Given exercise ▸ Reproduce the rows word for word, starting at the row that contains "brown cross: rotated 12 degrees clockwise" and ending at the last row. Omit the pictures.

Supplied records ▸
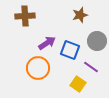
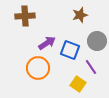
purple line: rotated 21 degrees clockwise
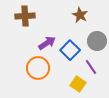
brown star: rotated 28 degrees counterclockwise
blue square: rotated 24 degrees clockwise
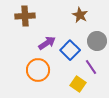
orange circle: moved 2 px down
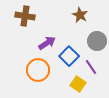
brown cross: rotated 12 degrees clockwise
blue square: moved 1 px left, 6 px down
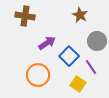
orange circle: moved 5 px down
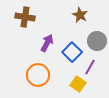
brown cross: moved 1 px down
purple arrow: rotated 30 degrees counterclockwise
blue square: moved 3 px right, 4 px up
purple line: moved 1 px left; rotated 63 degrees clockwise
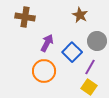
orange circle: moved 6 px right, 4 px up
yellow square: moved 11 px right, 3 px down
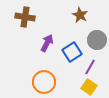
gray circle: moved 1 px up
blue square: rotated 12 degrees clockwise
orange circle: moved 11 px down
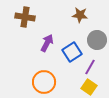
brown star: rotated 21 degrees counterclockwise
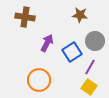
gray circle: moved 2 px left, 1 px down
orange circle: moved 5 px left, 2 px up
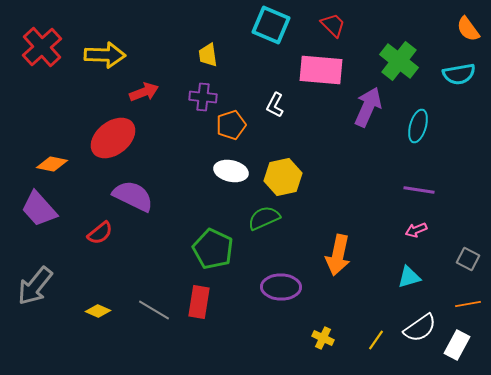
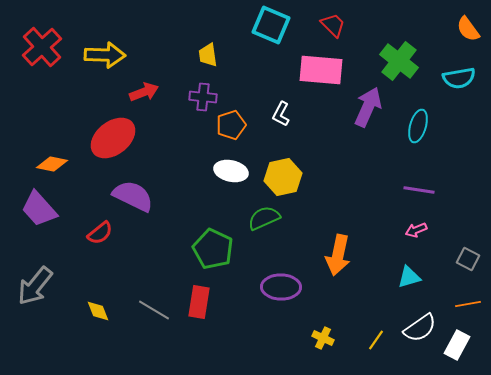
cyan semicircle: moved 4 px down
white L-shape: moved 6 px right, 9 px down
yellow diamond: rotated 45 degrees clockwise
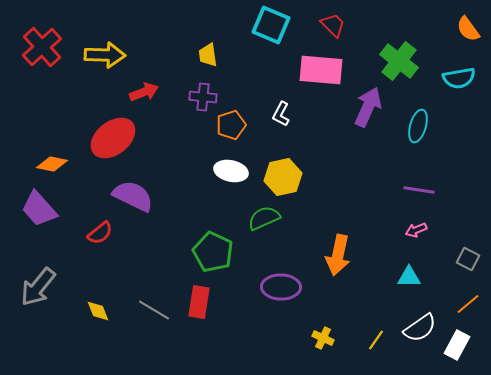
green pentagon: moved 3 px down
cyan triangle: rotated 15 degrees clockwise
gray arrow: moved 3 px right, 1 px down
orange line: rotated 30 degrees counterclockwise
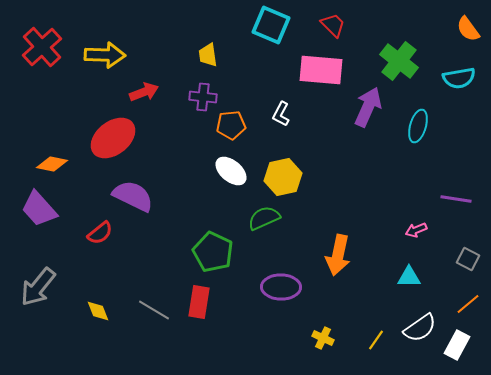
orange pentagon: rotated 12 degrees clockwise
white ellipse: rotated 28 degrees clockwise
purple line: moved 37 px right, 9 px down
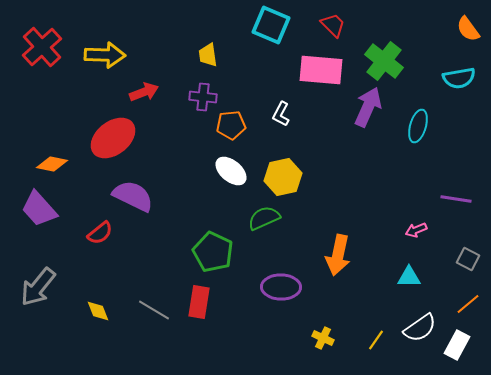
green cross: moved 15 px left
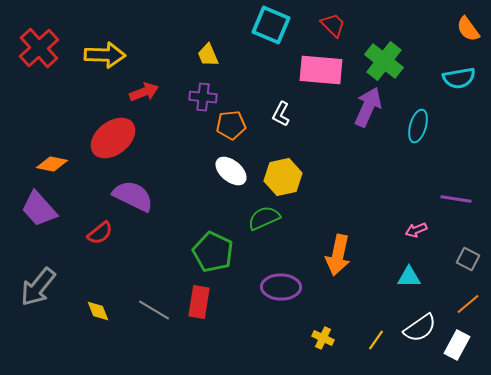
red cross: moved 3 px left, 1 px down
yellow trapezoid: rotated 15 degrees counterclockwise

Correct answer ▸
brown cross: rotated 12 degrees clockwise
blue square: moved 1 px left, 6 px down
orange circle: moved 5 px down
brown cross: moved 1 px down
purple arrow: rotated 30 degrees counterclockwise
blue square: moved 3 px right, 4 px up
purple line: moved 1 px left; rotated 63 degrees clockwise
orange circle: moved 6 px right, 4 px up
yellow square: moved 11 px right, 3 px down
gray circle: moved 1 px up
blue square: rotated 12 degrees clockwise
orange circle: moved 11 px down
brown star: rotated 21 degrees counterclockwise
gray circle: moved 2 px left, 1 px down
orange circle: moved 5 px left, 2 px up
cyan semicircle: moved 4 px down
white L-shape: moved 6 px right, 9 px down
yellow diamond: rotated 45 degrees clockwise
green pentagon: moved 3 px down
cyan triangle: rotated 15 degrees clockwise
gray arrow: moved 3 px right, 1 px down
orange line: rotated 30 degrees counterclockwise
orange pentagon: rotated 12 degrees clockwise
white ellipse: rotated 28 degrees clockwise
purple line: moved 37 px right, 9 px down
green cross: moved 15 px left
red cross: moved 3 px left, 1 px down
yellow trapezoid: rotated 15 degrees counterclockwise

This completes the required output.